WHAT NEEDS TO BE DONE »
Once you find the line that contains "camera: 35 degrees left, 5 degrees up", write out that line and every line after it to the end of the records, exactly and with nothing else.

RECORD SET »
>>

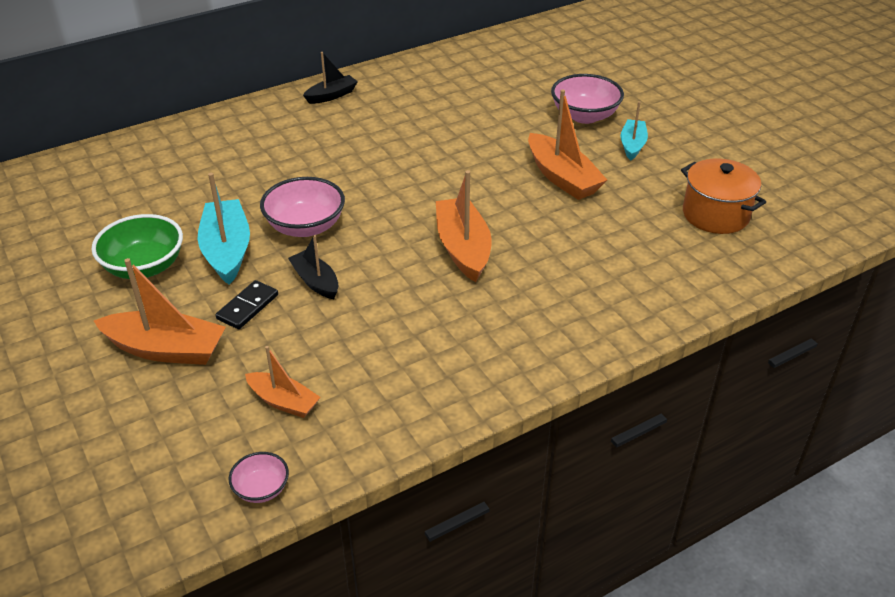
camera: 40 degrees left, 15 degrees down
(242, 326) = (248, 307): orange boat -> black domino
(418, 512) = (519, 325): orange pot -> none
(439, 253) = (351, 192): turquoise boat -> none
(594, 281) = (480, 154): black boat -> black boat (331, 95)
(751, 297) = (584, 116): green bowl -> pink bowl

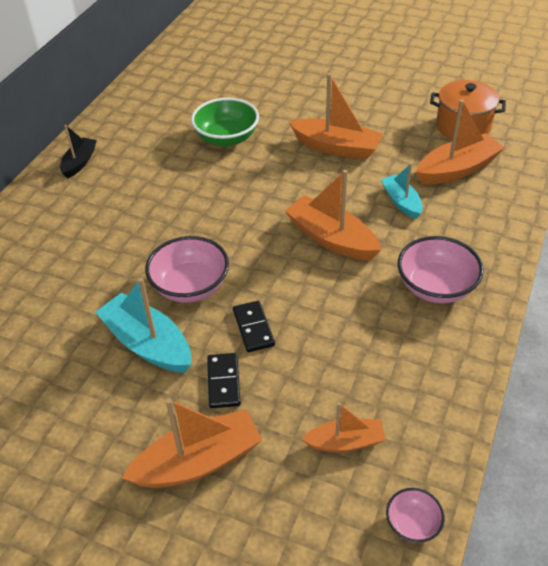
camera: 35 degrees left, 5 degrees up
(144, 267) = (89, 401): green bowl -> green bowl (226, 138)
(315, 281) = (253, 328): black boat -> black domino
(584, 116) = (298, 92): pink bowl -> pink bowl (436, 287)
(632, 145) = (355, 100): turquoise boat -> turquoise boat (401, 202)
(658, 248) = (457, 169): none -> orange boat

<<

EXERCISE OUTPUT »
camera: 35 degrees left, 5 degrees up
(144, 267) = (89, 401): green bowl -> green bowl (226, 138)
(315, 281) = (253, 328): black boat -> black domino
(584, 116) = (298, 92): pink bowl -> pink bowl (436, 287)
(632, 145) = (355, 100): turquoise boat -> turquoise boat (401, 202)
(658, 248) = (457, 169): none -> orange boat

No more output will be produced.